--- Your goal ---
All entries are to be copied verbatim, while the pictures stay out.

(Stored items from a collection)
-------
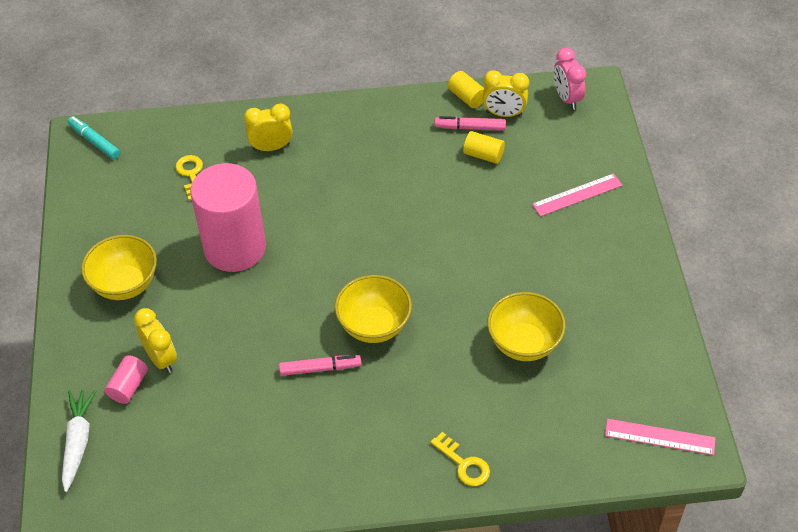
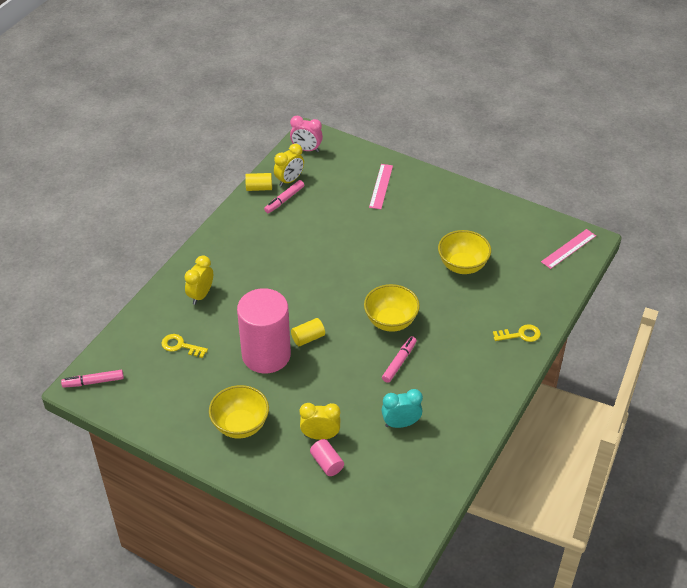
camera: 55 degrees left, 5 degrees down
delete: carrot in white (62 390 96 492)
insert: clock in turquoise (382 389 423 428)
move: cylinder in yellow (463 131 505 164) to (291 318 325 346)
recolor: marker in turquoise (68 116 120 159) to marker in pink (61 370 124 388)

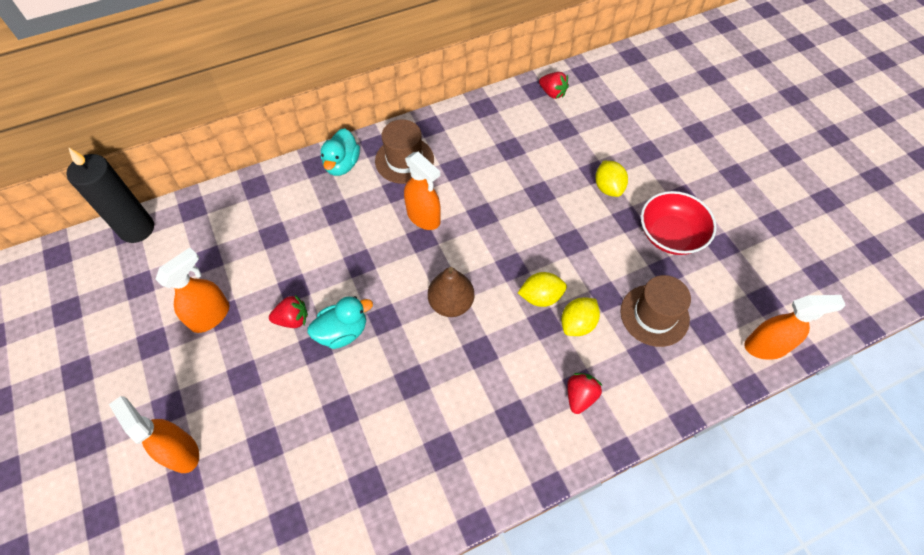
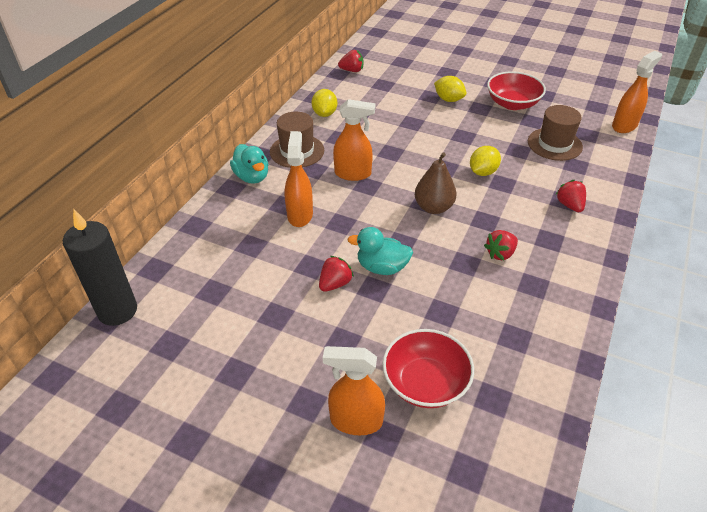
camera: 40 degrees left, 15 degrees down
insert: bowl in red (382 329 474 408); strawberry in red (484 230 518 260)
move: spray bottle in orange (156 247 229 333) to (285 131 313 227); lemon in yellow (561 297 600 336) to (312 89 337 117)
rotate: duck in turquoise (308 296 373 349) = (347 227 413 275) 105 degrees counterclockwise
-------
--- Solution for this task ---
camera: 55 degrees left, 5 degrees down
delete: carrot in white (62 390 96 492)
insert: clock in turquoise (382 389 423 428)
move: cylinder in yellow (463 131 505 164) to (291 318 325 346)
recolor: marker in turquoise (68 116 120 159) to marker in pink (61 370 124 388)

camera: 40 degrees left, 15 degrees down
insert: bowl in red (382 329 474 408); strawberry in red (484 230 518 260)
move: spray bottle in orange (156 247 229 333) to (285 131 313 227); lemon in yellow (561 297 600 336) to (312 89 337 117)
rotate: duck in turquoise (308 296 373 349) = (347 227 413 275) 105 degrees counterclockwise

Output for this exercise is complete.